Output every line of the data exactly as it appears.

Segment Start: Dataset content

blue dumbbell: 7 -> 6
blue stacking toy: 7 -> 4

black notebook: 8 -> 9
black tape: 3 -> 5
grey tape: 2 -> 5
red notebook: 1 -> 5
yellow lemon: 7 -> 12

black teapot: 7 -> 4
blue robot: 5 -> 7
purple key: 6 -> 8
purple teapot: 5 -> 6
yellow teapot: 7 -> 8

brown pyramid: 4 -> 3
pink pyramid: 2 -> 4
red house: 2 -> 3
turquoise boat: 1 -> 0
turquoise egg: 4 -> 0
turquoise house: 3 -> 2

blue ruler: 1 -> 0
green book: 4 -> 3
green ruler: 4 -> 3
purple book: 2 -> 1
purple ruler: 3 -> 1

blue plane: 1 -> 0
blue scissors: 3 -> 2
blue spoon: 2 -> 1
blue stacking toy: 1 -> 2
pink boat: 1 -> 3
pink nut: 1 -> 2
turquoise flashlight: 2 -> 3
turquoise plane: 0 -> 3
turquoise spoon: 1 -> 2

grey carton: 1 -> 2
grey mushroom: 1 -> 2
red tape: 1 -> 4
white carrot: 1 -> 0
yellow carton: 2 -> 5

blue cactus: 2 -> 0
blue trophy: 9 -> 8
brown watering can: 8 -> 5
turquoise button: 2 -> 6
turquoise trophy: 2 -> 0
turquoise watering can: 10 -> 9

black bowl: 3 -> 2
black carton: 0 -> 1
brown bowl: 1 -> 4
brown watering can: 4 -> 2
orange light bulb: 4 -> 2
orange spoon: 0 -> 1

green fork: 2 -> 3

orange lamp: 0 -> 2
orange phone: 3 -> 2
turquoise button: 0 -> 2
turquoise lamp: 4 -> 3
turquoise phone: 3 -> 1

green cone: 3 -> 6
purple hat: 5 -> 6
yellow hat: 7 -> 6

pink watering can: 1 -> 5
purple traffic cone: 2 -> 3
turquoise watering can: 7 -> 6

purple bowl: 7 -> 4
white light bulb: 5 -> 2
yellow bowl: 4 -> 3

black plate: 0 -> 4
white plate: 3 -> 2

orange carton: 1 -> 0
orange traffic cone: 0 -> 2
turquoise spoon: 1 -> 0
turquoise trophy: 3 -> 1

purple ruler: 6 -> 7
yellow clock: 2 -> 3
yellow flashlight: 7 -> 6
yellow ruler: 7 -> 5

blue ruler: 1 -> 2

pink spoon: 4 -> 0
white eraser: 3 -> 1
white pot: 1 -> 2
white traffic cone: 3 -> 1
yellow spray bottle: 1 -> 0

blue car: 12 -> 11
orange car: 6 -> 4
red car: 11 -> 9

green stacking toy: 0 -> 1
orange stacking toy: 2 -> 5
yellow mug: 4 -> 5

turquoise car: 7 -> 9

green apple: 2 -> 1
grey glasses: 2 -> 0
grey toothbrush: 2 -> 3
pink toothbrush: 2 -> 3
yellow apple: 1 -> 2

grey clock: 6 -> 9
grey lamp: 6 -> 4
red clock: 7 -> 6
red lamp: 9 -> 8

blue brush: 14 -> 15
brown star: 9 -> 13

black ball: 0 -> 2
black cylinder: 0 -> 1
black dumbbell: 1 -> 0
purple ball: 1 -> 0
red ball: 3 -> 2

Segment End: Dataset content

Problem solution =
blue dumbbell: 7 -> 6
blue stacking toy: 7 -> 4

black notebook: 8 -> 9
black tape: 3 -> 5
grey tape: 2 -> 5
red notebook: 1 -> 5
yellow lemon: 7 -> 12

black teapot: 7 -> 4
blue robot: 5 -> 7
purple key: 6 -> 8
purple teapot: 5 -> 6
yellow teapot: 7 -> 8

brown pyramid: 4 -> 3
pink pyramid: 2 -> 4
red house: 2 -> 3
turquoise boat: 1 -> 0
turquoise egg: 4 -> 0
turquoise house: 3 -> 2

blue ruler: 1 -> 0
green book: 4 -> 3
green ruler: 4 -> 3
purple book: 2 -> 1
purple ruler: 3 -> 1

blue plane: 1 -> 0
blue scissors: 3 -> 2
blue spoon: 2 -> 1
blue stacking toy: 1 -> 2
pink boat: 1 -> 3
pink nut: 1 -> 2
turquoise flashlight: 2 -> 3
turquoise plane: 0 -> 3
turquoise spoon: 1 -> 2

grey carton: 1 -> 2
grey mushroom: 1 -> 2
red tape: 1 -> 4
white carrot: 1 -> 0
yellow carton: 2 -> 5

blue cactus: 2 -> 0
blue trophy: 9 -> 8
brown watering can: 8 -> 5
turquoise button: 2 -> 6
turquoise trophy: 2 -> 0
turquoise watering can: 10 -> 9

black bowl: 3 -> 2
black carton: 0 -> 1
brown bowl: 1 -> 4
brown watering can: 4 -> 2
orange light bulb: 4 -> 2
orange spoon: 0 -> 1

green fork: 2 -> 3

orange lamp: 0 -> 2
orange phone: 3 -> 2
turquoise button: 0 -> 2
turquoise lamp: 4 -> 3
turquoise phone: 3 -> 1

green cone: 3 -> 6
purple hat: 5 -> 6
yellow hat: 7 -> 6

pink watering can: 1 -> 5
purple traffic cone: 2 -> 3
turquoise watering can: 7 -> 6

purple bowl: 7 -> 4
white light bulb: 5 -> 2
yellow bowl: 4 -> 3

black plate: 0 -> 4
white plate: 3 -> 2

orange carton: 1 -> 0
orange traffic cone: 0 -> 2
turquoise spoon: 1 -> 0
turquoise trophy: 3 -> 1

purple ruler: 6 -> 7
yellow clock: 2 -> 3
yellow flashlight: 7 -> 6
yellow ruler: 7 -> 5

blue ruler: 1 -> 2

pink spoon: 4 -> 0
white eraser: 3 -> 1
white pot: 1 -> 2
white traffic cone: 3 -> 1
yellow spray bottle: 1 -> 0

blue car: 12 -> 11
orange car: 6 -> 4
red car: 11 -> 9

green stacking toy: 0 -> 1
orange stacking toy: 2 -> 5
yellow mug: 4 -> 5

turquoise car: 7 -> 9

green apple: 2 -> 1
grey glasses: 2 -> 0
grey toothbrush: 2 -> 3
pink toothbrush: 2 -> 3
yellow apple: 1 -> 2

grey clock: 6 -> 9
grey lamp: 6 -> 4
red clock: 7 -> 6
red lamp: 9 -> 8

blue brush: 14 -> 15
brown star: 9 -> 13

black ball: 0 -> 2
black cylinder: 0 -> 1
black dumbbell: 1 -> 0
purple ball: 1 -> 0
red ball: 3 -> 2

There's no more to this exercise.